### Directions for this task:
Reproduce, from the line containing "purple gift: 2 -> 5" to the last line of the material, every line exactly.

*** Records for processing Section Begins ***

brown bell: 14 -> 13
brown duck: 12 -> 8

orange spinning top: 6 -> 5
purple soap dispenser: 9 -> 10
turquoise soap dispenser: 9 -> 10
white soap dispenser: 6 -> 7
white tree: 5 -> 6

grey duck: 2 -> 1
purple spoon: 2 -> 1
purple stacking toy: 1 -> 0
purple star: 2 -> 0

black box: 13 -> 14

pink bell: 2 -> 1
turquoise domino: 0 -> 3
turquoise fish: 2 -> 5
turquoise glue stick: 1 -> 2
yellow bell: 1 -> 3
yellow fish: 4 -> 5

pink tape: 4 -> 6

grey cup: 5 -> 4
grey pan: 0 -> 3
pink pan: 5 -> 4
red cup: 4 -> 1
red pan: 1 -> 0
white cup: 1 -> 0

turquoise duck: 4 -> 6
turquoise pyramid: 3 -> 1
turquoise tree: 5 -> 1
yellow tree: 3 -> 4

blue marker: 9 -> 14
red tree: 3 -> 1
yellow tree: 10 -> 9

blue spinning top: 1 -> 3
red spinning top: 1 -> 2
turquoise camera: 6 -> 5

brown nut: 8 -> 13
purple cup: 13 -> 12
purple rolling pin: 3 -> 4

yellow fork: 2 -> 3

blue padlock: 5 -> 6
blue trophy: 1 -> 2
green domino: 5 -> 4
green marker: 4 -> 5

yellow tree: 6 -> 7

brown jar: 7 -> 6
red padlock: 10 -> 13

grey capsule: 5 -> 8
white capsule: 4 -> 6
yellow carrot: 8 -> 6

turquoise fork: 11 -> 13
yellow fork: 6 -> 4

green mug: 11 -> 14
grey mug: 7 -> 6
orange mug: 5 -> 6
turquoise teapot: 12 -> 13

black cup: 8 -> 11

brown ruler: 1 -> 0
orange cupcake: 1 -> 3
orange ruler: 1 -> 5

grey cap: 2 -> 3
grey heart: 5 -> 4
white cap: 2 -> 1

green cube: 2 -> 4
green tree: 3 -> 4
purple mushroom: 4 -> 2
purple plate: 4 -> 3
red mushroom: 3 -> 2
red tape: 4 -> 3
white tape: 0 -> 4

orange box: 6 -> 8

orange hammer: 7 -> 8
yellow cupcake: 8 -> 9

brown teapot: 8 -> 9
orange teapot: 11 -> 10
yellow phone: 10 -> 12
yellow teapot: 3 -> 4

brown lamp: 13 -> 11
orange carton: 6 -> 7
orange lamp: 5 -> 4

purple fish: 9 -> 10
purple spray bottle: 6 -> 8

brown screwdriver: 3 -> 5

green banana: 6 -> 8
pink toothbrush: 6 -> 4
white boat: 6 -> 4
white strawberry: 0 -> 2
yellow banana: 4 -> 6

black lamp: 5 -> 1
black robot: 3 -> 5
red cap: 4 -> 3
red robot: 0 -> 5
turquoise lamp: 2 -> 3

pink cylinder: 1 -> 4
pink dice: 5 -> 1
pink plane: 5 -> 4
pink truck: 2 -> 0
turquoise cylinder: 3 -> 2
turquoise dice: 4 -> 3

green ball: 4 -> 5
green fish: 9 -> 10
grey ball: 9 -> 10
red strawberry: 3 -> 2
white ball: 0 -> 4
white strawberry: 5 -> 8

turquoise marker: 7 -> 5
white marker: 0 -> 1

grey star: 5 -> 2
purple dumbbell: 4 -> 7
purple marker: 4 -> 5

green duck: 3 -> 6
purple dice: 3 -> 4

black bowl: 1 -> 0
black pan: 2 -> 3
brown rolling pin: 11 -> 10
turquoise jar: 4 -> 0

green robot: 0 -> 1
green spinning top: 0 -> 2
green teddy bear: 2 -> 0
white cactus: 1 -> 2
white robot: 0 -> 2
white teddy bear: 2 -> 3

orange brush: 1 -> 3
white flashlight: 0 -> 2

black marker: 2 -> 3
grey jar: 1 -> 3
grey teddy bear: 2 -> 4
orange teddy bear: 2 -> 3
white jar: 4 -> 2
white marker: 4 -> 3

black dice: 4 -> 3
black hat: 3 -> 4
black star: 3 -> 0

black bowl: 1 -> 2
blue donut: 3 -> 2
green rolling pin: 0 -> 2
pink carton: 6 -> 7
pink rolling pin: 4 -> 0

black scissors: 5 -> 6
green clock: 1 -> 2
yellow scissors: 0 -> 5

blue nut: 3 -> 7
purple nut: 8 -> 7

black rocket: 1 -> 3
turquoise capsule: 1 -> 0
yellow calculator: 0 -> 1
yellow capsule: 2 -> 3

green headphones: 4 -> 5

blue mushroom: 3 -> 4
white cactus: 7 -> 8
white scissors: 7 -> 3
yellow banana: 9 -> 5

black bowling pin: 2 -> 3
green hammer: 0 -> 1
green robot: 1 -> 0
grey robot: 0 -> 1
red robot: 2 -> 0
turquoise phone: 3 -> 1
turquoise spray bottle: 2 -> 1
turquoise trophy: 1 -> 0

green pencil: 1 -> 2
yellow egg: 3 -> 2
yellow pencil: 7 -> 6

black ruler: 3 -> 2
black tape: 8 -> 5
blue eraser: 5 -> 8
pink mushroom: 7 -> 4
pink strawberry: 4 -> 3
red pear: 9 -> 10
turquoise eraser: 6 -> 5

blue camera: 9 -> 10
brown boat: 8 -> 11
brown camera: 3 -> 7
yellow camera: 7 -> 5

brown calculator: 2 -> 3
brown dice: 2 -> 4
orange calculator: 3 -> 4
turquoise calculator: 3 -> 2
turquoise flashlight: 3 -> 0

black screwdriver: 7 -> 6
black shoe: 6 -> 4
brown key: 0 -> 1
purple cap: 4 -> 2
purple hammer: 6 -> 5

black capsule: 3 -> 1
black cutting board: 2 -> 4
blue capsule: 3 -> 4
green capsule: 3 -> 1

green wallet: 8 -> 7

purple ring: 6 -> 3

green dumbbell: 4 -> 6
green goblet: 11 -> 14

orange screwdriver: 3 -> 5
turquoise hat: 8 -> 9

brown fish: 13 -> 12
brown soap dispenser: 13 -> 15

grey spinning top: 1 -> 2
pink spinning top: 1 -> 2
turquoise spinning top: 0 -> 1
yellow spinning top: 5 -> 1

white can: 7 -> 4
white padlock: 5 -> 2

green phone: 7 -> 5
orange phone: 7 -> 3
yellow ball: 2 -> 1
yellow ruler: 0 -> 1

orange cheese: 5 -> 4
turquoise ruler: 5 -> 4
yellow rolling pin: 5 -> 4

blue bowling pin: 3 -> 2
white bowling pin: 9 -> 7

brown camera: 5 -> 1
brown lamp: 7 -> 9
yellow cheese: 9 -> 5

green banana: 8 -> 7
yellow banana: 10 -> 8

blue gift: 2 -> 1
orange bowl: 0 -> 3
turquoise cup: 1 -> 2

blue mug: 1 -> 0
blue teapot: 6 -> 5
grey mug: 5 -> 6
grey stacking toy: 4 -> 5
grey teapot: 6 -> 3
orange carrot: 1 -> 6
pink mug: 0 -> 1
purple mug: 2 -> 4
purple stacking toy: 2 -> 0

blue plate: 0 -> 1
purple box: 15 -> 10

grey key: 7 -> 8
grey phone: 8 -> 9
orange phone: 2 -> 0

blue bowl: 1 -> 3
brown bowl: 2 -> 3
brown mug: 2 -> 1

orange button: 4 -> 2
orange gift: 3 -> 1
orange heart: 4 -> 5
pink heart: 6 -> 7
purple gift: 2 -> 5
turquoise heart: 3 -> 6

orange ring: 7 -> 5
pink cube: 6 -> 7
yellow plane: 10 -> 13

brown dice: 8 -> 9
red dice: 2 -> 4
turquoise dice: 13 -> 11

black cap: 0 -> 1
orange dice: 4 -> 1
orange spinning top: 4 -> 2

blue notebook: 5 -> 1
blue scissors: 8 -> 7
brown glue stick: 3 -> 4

*** Records for processing Section Ends ***

### Task answer:
purple gift: 2 -> 5
turquoise heart: 3 -> 6

orange ring: 7 -> 5
pink cube: 6 -> 7
yellow plane: 10 -> 13

brown dice: 8 -> 9
red dice: 2 -> 4
turquoise dice: 13 -> 11

black cap: 0 -> 1
orange dice: 4 -> 1
orange spinning top: 4 -> 2

blue notebook: 5 -> 1
blue scissors: 8 -> 7
brown glue stick: 3 -> 4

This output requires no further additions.